SOURCE RECORDS:
※ ※ ※

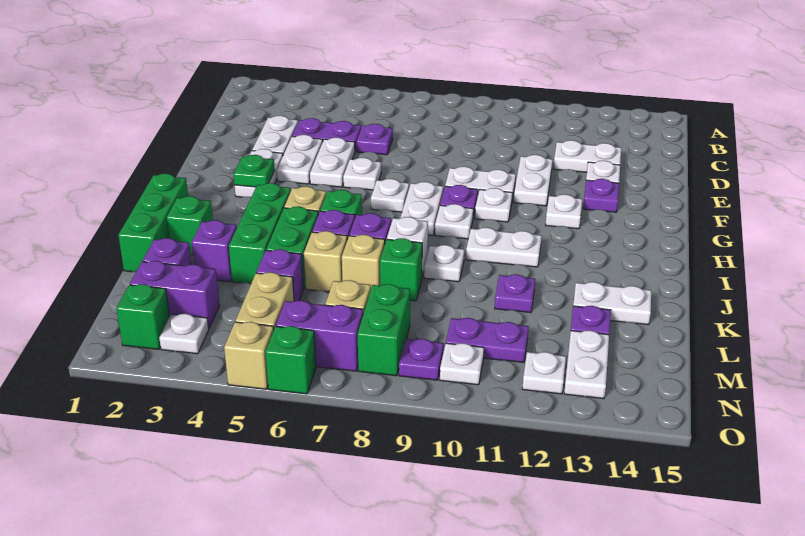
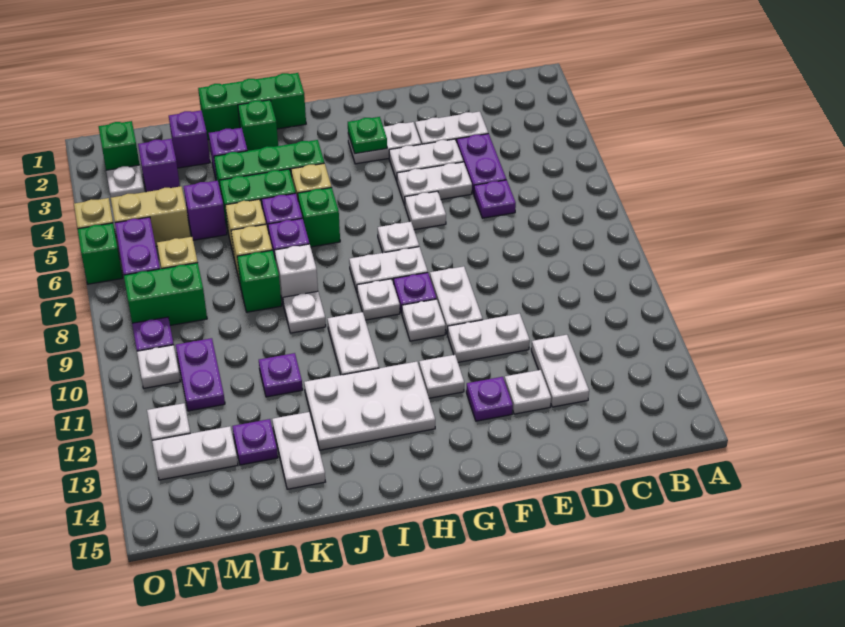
none -> white 2x3 plate [304,362,435,450]
purple 1x2 brick [130,261,220,328] -> purple 1x1 brick [138,139,180,192]

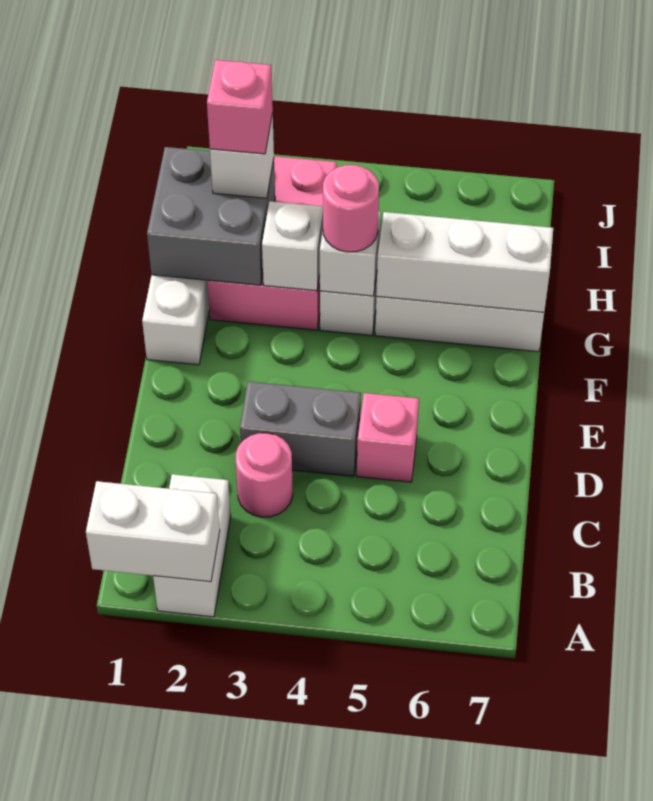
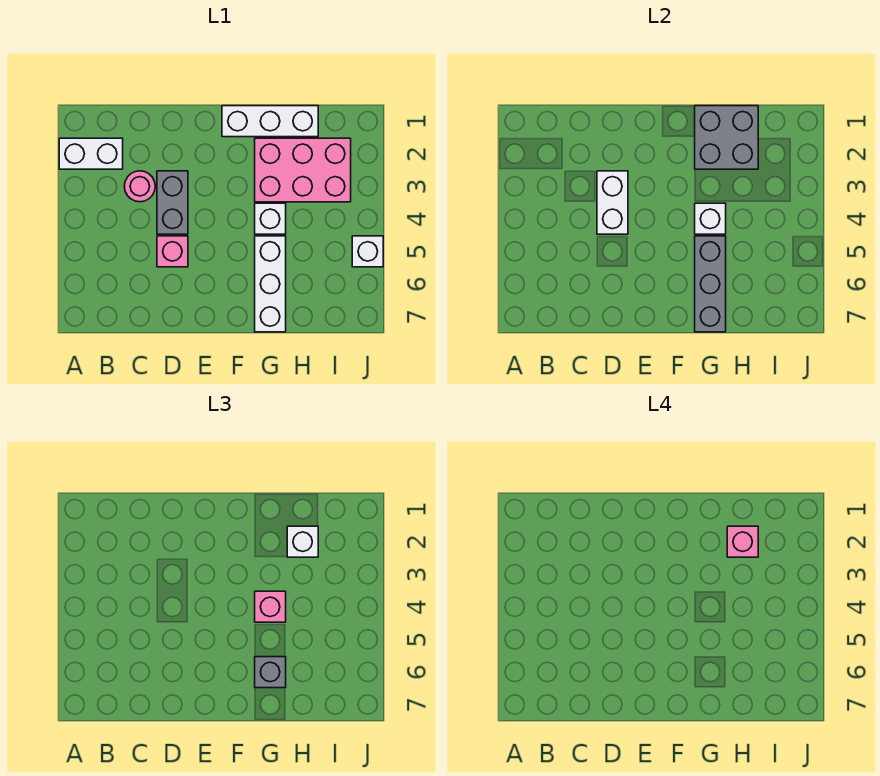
white 1x2 brick [86,481,220,582] -> white 1x2 brick moved to [597,171,628,234]
white 1x1 brick [262,201,323,291] -> white 1x1 brick moved to [352,236,383,267]
pink 1x1 round brick [323,165,379,252] -> pink 1x1 brick [255,591,286,622]
white 1x3 brick [376,212,553,312] -> grey 1x3 brick [695,236,726,332]
none -> grey 1x1 brick [255,657,286,688]

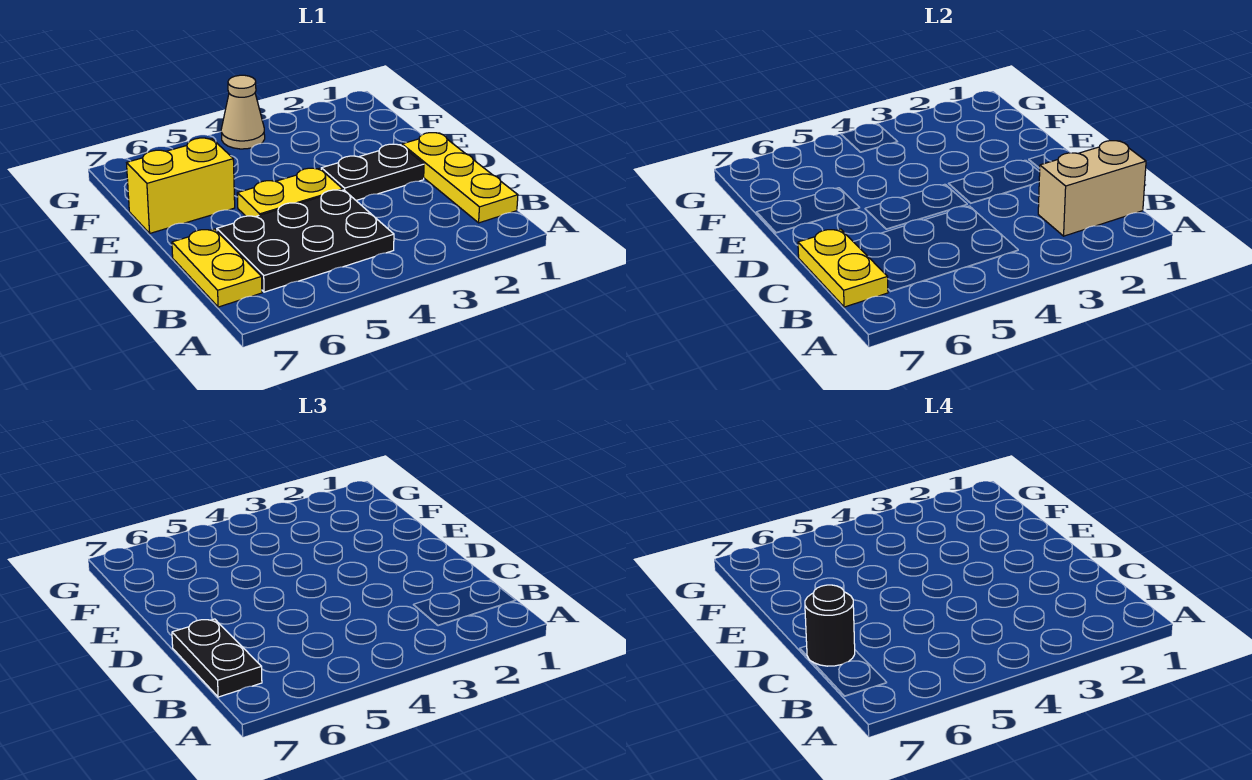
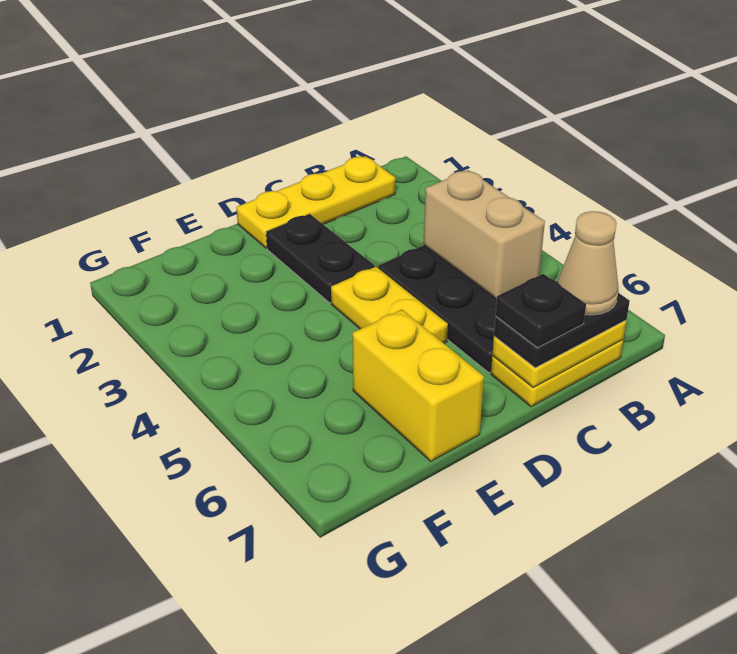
tan 1x2 brick [1038,141,1146,236] -> tan 1x2 brick moved to [424,170,545,299]
black 1x1 round brick [805,585,855,666] -> black 1x1 plate [496,274,586,348]
tan 1x1 cone [221,75,265,149] -> tan 1x1 cone moved to [558,211,618,315]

※ ※ ※

TO-DO ITEM:
Go through the records above and return each line in which the word "grey" occurs.

EXERCISE SOLUTION:
white 1x3 brick [376,212,553,312] -> grey 1x3 brick [695,236,726,332]
none -> grey 1x1 brick [255,657,286,688]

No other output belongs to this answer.